Exercise prompt =>
For the listing below, output exactly the lines from the line with "C1: 1nF (GND, SEL1) -> 1nF (GND, X0)" up to and including the line with "U1: NAND CD4011", and no other lines.

Source material =>
__________________________________________________

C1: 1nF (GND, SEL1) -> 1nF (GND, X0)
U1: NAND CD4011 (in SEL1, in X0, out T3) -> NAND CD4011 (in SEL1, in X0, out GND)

__________________________________________________

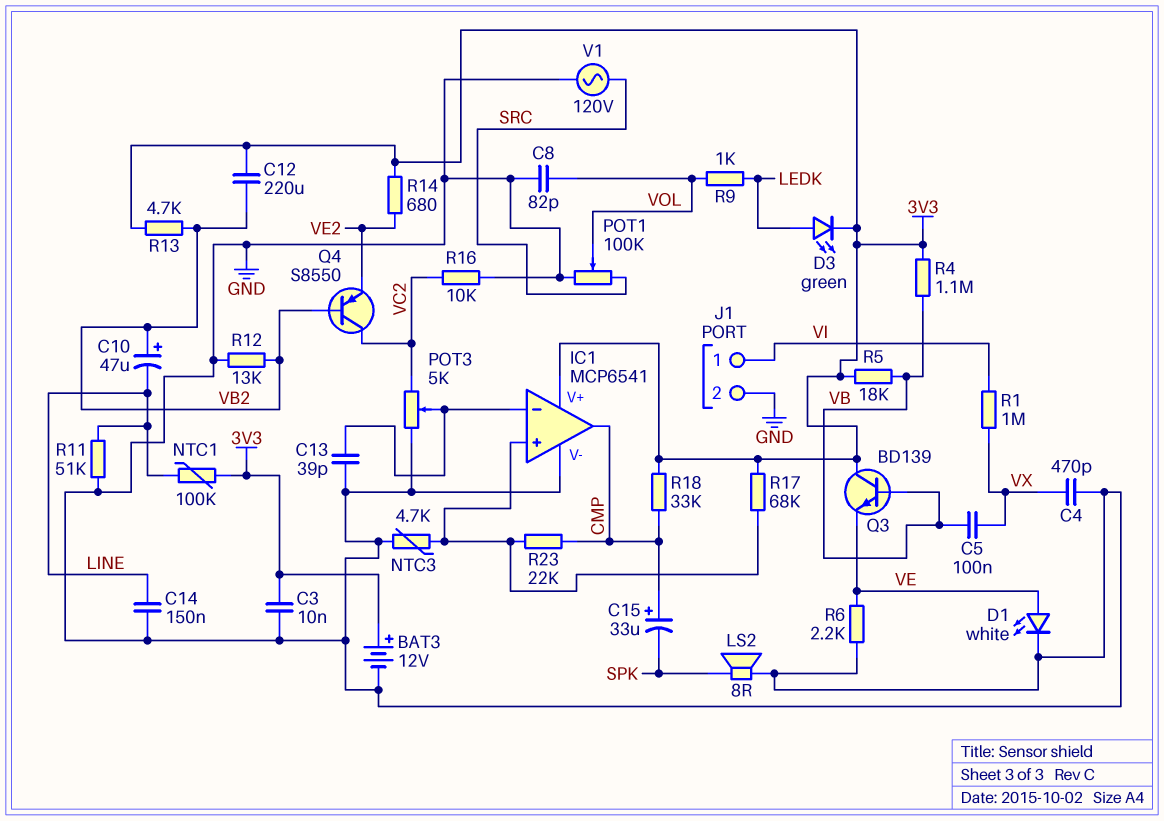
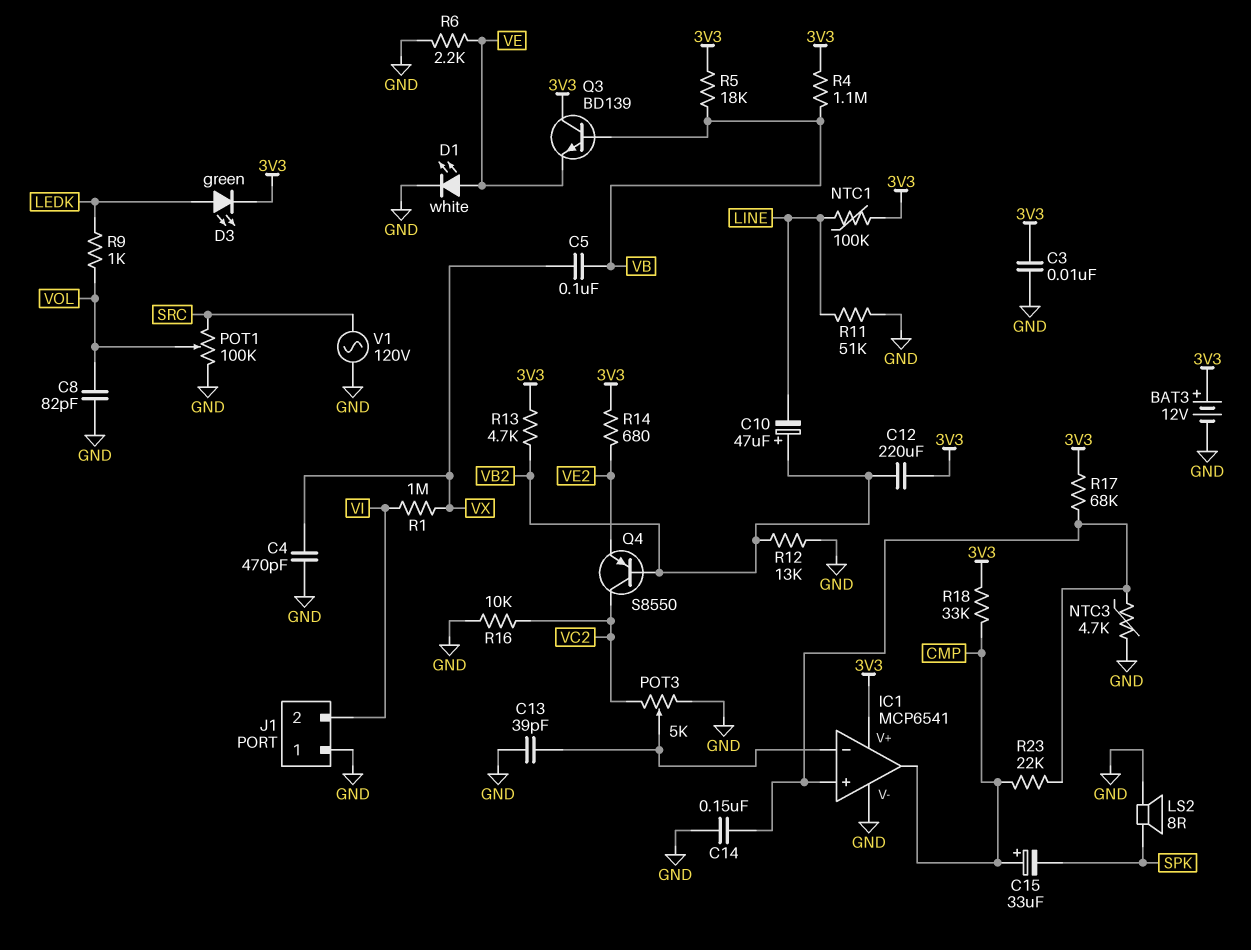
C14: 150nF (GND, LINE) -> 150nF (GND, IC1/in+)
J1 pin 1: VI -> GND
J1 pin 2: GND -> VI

__________________________________________________

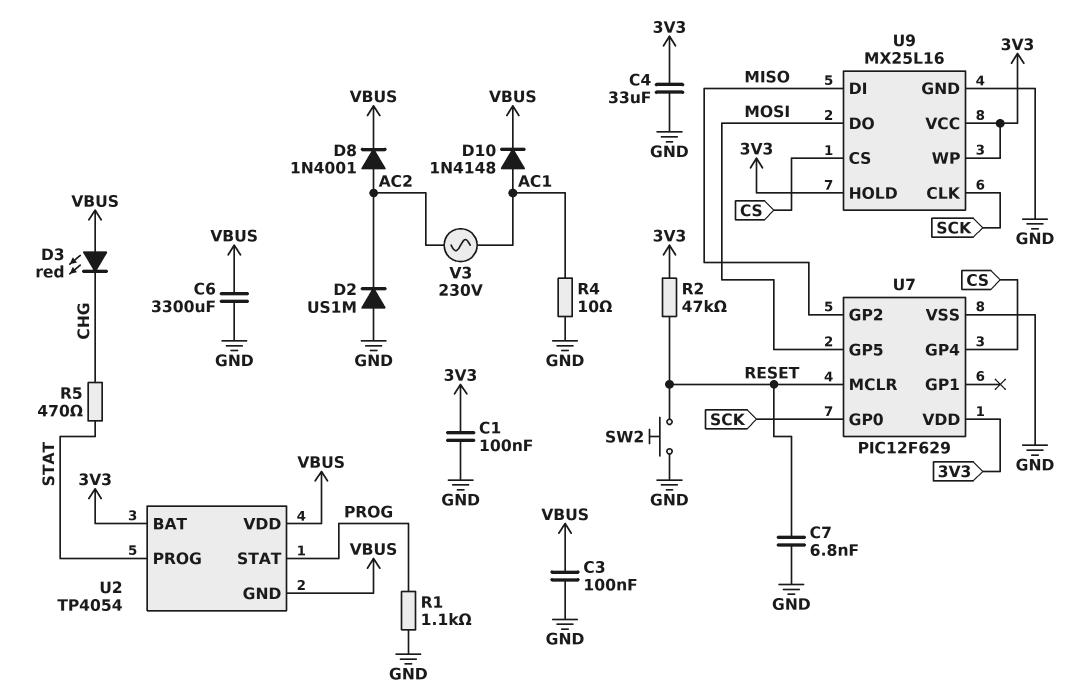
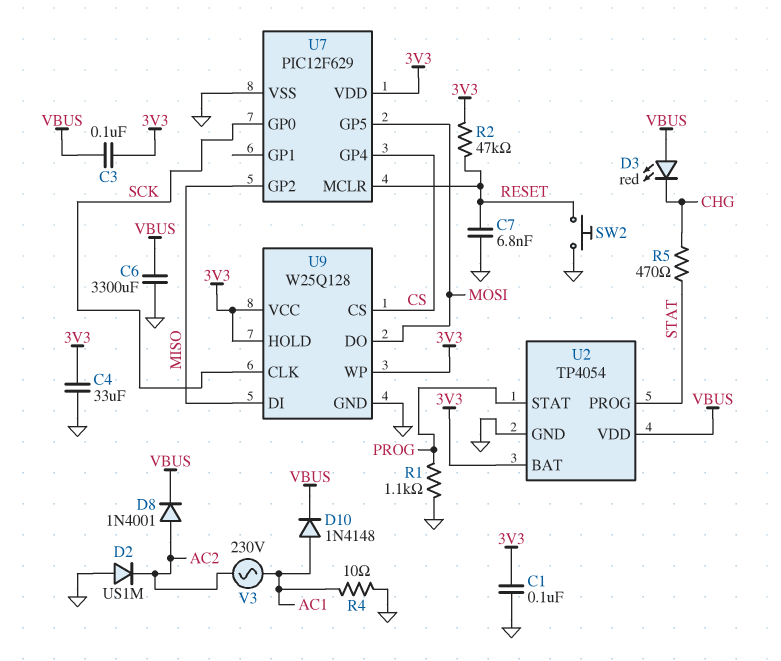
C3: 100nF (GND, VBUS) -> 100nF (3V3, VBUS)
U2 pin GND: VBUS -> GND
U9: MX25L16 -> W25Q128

__________________________________________________

Exercise answer =>
C1: 1nF (GND, SEL1) -> 1nF (GND, X0)
U1: NAND CD4011 (in SEL1, in X0, out T3) -> NAND CD4011 (in SEL1, in X0, out GND)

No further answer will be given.